DATA FOR REVIEW:
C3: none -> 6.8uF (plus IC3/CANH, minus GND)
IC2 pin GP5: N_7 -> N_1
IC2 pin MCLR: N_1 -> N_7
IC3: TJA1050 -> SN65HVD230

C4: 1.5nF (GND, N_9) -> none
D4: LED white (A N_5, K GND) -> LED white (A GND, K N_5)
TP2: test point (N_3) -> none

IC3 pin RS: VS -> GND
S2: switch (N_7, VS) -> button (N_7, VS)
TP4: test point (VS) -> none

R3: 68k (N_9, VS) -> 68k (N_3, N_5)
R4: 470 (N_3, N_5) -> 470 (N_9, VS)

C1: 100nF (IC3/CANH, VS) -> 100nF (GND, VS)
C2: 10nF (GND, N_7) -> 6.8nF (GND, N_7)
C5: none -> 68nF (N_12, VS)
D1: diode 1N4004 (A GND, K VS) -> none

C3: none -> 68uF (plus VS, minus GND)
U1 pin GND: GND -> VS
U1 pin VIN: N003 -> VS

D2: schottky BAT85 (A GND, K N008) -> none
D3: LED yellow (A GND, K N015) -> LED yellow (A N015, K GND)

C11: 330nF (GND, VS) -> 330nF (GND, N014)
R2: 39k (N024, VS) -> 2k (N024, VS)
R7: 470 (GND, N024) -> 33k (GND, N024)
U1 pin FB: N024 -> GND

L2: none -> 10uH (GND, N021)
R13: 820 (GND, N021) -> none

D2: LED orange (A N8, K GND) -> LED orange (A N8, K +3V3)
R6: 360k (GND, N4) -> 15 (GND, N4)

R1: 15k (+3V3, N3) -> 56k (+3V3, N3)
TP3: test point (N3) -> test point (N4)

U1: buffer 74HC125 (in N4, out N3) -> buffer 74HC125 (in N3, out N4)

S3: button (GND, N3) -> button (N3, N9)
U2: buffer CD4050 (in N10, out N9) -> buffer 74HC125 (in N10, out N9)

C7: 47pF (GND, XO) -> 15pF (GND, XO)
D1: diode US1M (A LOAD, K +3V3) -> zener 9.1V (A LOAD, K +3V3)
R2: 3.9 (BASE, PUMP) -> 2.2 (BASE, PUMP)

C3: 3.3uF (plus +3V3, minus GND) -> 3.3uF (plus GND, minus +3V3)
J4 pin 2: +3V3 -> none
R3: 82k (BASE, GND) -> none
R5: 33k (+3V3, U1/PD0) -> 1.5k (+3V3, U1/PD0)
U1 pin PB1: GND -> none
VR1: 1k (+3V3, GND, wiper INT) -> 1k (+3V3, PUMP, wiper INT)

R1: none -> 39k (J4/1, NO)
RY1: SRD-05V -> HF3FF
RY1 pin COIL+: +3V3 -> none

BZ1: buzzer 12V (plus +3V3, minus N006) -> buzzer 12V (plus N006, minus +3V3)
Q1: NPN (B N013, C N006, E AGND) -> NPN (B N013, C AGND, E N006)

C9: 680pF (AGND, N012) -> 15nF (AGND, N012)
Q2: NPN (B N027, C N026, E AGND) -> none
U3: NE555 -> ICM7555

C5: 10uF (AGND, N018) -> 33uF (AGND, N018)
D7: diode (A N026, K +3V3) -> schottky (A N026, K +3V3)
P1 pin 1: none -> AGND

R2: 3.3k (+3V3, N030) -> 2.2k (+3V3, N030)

WORK ORDER:
Match on "minus" and report each line of the data above that has it.

EXERCISE OUTPUT:
C3: none -> 6.8uF (plus IC3/CANH, minus GND)
C3: none -> 68uF (plus VS, minus GND)
C3: 3.3uF (plus +3V3, minus GND) -> 3.3uF (plus GND, minus +3V3)
BZ1: buzzer 12V (plus +3V3, minus N006) -> buzzer 12V (plus N006, minus +3V3)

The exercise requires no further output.